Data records
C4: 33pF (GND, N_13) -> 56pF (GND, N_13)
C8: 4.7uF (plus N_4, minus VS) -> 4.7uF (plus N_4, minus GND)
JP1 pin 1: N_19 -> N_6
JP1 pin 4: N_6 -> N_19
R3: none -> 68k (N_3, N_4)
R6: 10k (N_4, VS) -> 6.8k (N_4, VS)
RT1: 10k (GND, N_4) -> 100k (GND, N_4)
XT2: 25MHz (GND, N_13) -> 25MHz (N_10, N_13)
...
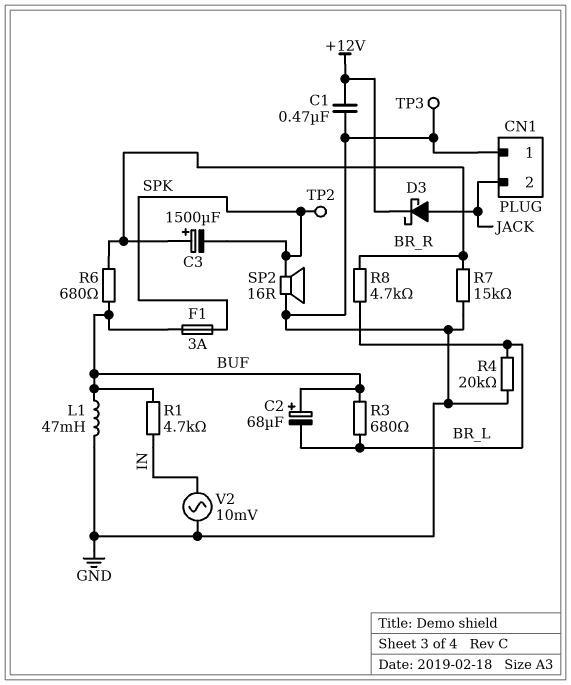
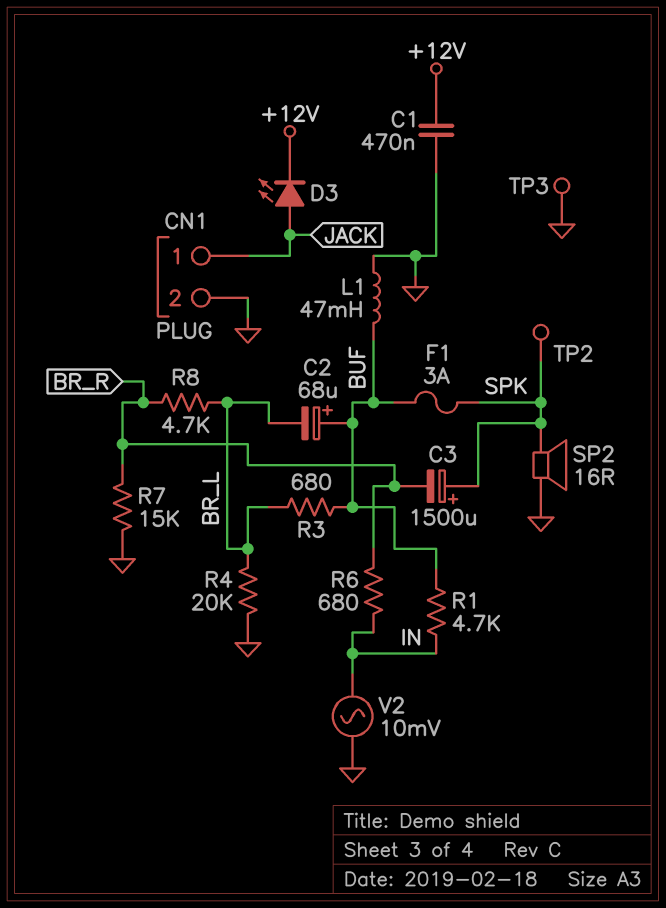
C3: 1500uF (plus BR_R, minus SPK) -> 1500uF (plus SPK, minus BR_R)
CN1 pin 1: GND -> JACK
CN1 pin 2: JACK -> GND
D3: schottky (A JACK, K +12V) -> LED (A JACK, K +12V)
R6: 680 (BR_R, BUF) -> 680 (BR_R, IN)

● WHAT THIS TASK INVOLVES: Given the data above, transcribe exactly the lines from the one containing "C4: 33pF (GND, N_13) -> 56pF (GND, N_13)" down to the one containing "XT2: 25MHz (GND, N_13) -> 25MHz (N_10, N_13)", and no others.

● ANSWER SECTION:
C4: 33pF (GND, N_13) -> 56pF (GND, N_13)
C8: 4.7uF (plus N_4, minus VS) -> 4.7uF (plus N_4, minus GND)
JP1 pin 1: N_19 -> N_6
JP1 pin 4: N_6 -> N_19
R3: none -> 68k (N_3, N_4)
R6: 10k (N_4, VS) -> 6.8k (N_4, VS)
RT1: 10k (GND, N_4) -> 100k (GND, N_4)
XT2: 25MHz (GND, N_13) -> 25MHz (N_10, N_13)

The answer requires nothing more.